**TASK TO COMPLETE**
Lines below that include the word "tower" should each be copied.

::: SUPPLIED MATERIAL :::

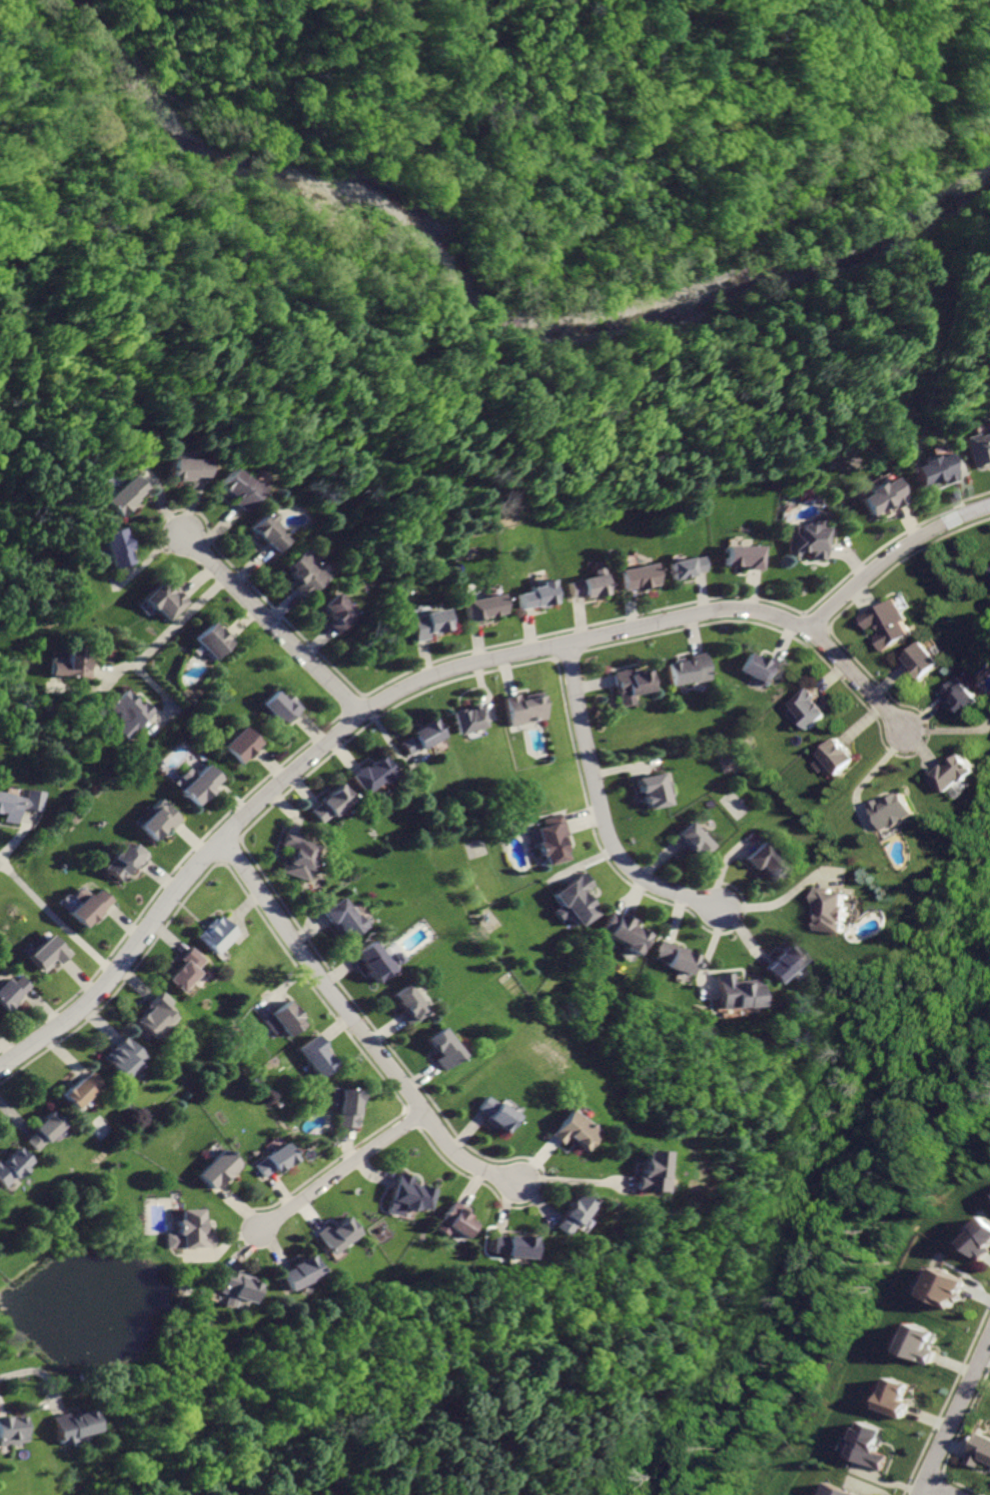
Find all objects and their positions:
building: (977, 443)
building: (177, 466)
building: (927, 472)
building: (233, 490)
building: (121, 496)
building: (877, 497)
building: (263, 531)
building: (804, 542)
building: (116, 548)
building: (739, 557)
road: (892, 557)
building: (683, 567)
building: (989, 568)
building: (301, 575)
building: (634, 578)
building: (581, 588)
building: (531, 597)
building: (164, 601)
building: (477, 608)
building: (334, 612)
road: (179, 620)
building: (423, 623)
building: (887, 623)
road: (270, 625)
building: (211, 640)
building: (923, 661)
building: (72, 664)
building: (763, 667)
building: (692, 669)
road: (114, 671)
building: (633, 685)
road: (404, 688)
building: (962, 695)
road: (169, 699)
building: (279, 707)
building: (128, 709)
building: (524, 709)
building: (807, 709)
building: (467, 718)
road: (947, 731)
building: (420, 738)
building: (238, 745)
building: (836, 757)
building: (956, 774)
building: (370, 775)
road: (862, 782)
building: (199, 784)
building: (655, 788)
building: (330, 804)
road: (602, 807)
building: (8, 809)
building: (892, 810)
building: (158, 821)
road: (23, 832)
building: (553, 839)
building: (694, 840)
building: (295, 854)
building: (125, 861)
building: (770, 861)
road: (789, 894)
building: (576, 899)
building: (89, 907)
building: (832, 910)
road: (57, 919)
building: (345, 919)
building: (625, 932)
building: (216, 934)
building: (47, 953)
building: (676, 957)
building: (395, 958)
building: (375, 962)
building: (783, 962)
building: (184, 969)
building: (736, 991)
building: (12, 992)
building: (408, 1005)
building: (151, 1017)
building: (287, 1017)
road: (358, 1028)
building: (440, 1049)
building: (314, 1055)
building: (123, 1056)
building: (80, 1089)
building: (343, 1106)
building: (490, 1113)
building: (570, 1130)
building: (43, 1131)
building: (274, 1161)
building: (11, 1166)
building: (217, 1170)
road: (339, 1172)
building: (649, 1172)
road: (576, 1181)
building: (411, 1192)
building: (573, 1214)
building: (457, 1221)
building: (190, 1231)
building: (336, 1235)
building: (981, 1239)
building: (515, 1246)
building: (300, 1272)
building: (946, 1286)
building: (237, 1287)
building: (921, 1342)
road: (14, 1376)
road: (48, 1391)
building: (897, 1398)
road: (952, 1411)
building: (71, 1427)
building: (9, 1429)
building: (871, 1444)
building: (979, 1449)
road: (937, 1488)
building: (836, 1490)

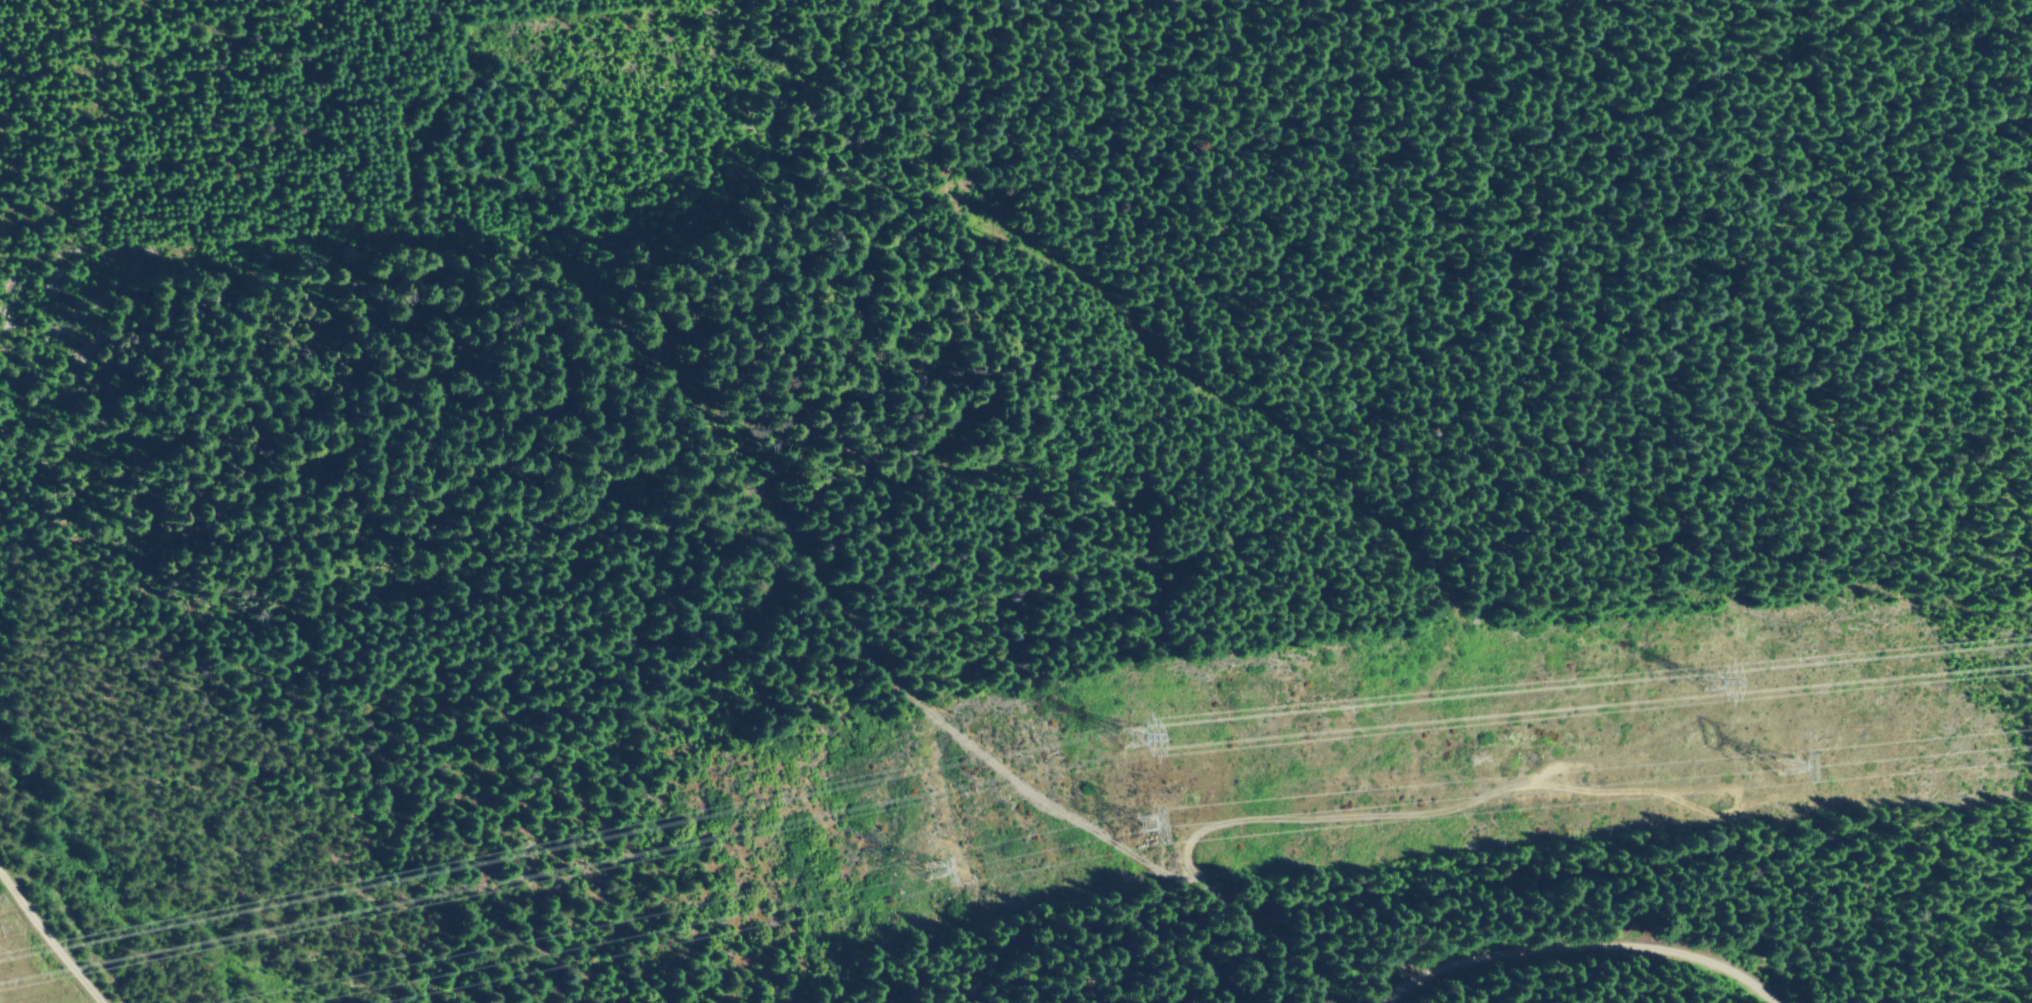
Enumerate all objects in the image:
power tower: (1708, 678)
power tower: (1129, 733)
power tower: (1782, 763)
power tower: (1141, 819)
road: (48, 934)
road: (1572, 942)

:::

**SOLUTION TO THE EXERCISE**
power tower: (1708, 678)
power tower: (1129, 733)
power tower: (1782, 763)
power tower: (1141, 819)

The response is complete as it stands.